> [PROBLEM TO WORK ON]
Take the entries below and print only the lines from the one with "blue semicircle: (47, 59) -> (46, 70), moved" through the one with "blue triangle: (152, 250)", exactly as they stand, both ends included.
-=-=-=-=-
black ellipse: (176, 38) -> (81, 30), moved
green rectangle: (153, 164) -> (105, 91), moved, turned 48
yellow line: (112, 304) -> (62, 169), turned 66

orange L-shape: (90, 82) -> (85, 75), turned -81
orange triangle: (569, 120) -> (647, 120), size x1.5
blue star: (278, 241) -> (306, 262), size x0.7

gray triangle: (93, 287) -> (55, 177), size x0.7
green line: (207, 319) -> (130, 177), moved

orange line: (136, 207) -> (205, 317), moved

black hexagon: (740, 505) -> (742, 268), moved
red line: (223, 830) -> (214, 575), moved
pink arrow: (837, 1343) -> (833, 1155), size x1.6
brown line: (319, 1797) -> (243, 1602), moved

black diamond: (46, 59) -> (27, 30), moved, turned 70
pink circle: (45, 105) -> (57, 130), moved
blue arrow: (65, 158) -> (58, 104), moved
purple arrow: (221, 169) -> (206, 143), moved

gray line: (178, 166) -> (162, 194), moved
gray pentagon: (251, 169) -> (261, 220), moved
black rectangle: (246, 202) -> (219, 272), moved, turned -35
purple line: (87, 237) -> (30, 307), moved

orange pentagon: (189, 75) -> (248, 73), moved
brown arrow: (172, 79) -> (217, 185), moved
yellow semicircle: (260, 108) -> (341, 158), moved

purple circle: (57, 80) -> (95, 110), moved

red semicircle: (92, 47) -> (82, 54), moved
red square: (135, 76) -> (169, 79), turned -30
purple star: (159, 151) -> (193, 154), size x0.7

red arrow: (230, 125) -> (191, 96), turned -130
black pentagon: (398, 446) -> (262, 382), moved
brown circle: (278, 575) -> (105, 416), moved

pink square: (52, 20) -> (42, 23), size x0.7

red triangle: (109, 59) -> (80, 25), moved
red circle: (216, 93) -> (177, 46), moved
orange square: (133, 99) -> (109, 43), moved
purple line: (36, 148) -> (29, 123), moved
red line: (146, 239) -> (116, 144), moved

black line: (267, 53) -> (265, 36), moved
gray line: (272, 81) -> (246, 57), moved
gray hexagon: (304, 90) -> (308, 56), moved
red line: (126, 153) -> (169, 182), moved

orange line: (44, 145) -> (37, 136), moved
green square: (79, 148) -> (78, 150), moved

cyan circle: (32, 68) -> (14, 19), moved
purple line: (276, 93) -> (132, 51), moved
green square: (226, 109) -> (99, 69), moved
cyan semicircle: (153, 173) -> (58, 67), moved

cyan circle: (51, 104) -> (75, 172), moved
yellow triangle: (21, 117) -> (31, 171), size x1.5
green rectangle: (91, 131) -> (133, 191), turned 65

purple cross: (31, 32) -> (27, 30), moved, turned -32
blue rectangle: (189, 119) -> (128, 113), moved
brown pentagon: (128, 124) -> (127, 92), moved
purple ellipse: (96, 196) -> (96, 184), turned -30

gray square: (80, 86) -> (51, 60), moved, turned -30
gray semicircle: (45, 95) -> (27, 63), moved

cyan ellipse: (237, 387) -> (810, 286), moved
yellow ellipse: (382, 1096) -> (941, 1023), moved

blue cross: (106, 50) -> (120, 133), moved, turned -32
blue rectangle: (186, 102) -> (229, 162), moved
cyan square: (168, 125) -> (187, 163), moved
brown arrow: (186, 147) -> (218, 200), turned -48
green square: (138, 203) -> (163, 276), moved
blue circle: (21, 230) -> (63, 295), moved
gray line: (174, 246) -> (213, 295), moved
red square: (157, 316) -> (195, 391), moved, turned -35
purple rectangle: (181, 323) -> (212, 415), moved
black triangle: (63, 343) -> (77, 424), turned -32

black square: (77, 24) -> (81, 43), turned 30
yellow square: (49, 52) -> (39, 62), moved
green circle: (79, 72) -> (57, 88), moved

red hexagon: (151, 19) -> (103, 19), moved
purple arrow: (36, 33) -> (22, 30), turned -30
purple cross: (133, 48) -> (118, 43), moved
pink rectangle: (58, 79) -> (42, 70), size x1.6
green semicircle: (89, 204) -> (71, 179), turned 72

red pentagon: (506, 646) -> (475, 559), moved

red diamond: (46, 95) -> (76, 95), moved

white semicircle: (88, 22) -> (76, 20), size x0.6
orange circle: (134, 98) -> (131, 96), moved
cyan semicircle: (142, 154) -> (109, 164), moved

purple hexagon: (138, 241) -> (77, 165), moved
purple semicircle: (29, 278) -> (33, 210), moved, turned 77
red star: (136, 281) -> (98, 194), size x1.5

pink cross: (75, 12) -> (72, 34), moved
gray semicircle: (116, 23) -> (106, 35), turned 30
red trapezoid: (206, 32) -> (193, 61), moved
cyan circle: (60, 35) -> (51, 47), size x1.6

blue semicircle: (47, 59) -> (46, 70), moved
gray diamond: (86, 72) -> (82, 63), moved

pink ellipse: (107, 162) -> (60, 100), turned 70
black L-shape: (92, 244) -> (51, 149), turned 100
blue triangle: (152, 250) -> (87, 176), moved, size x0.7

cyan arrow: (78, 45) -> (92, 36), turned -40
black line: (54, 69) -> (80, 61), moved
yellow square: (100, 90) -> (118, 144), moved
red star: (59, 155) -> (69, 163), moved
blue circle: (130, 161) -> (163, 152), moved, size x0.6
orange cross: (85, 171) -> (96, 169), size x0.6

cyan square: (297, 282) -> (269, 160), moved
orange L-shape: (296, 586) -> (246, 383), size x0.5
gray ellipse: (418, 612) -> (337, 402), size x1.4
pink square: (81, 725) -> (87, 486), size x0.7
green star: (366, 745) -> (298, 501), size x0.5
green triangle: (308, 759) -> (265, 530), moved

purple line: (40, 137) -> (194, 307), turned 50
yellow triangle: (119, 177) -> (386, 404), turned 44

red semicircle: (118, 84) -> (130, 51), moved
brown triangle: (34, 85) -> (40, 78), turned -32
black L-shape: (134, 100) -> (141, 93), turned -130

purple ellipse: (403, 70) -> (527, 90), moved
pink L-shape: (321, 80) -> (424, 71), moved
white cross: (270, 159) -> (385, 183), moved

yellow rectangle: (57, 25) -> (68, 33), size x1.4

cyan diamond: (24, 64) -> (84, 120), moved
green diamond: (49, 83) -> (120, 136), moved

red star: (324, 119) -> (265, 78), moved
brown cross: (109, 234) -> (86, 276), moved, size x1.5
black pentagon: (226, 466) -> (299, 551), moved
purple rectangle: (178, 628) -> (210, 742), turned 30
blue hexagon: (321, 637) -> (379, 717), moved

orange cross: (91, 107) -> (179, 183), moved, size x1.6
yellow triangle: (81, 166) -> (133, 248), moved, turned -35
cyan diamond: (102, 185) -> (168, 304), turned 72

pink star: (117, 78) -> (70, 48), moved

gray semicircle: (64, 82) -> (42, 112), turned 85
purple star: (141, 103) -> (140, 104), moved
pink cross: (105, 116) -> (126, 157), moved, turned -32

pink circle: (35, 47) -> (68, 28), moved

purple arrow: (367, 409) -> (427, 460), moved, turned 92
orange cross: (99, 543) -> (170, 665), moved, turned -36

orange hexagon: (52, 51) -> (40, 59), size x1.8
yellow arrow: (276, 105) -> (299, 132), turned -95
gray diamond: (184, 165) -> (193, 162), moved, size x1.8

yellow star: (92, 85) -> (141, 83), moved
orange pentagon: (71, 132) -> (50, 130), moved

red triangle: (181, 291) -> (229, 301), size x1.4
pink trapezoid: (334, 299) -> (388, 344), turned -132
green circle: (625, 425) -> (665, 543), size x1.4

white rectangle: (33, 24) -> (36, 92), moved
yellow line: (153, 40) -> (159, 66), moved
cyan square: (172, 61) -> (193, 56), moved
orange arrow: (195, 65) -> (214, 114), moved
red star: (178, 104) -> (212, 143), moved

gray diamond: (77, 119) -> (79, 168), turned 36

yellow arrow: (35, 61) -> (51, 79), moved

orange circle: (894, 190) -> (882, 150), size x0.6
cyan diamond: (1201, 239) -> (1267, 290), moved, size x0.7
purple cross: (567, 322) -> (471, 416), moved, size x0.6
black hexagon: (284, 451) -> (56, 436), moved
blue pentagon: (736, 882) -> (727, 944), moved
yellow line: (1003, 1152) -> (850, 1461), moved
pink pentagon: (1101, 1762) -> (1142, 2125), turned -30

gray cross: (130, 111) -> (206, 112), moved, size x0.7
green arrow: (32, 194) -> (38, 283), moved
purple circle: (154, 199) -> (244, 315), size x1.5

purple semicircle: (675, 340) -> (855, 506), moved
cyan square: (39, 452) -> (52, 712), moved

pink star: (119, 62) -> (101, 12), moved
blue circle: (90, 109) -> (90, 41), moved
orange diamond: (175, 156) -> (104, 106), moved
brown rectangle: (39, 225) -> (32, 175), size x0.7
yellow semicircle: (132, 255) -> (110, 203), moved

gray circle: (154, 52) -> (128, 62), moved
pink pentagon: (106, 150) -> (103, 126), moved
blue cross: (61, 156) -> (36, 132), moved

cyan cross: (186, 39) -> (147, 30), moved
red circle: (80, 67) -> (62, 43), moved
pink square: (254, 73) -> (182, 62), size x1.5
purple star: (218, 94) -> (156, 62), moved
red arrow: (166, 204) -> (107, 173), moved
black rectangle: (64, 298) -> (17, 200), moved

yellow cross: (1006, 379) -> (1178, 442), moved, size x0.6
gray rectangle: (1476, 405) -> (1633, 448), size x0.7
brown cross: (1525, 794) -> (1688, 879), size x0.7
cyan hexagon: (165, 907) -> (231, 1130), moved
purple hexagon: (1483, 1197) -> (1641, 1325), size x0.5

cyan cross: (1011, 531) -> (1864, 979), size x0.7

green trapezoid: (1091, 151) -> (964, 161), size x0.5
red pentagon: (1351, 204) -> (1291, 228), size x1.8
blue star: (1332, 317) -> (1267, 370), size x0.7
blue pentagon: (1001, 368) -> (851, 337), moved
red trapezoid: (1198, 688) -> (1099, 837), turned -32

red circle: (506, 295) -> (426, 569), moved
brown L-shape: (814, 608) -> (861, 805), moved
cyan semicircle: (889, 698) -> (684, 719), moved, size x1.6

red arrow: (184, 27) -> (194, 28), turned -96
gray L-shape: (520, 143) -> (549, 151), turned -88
-=-=-=-=-
> [YOUR RESPONSE]
blue semicircle: (47, 59) -> (46, 70), moved
gray diamond: (86, 72) -> (82, 63), moved

pink ellipse: (107, 162) -> (60, 100), turned 70
black L-shape: (92, 244) -> (51, 149), turned 100
blue triangle: (152, 250) -> (87, 176), moved, size x0.7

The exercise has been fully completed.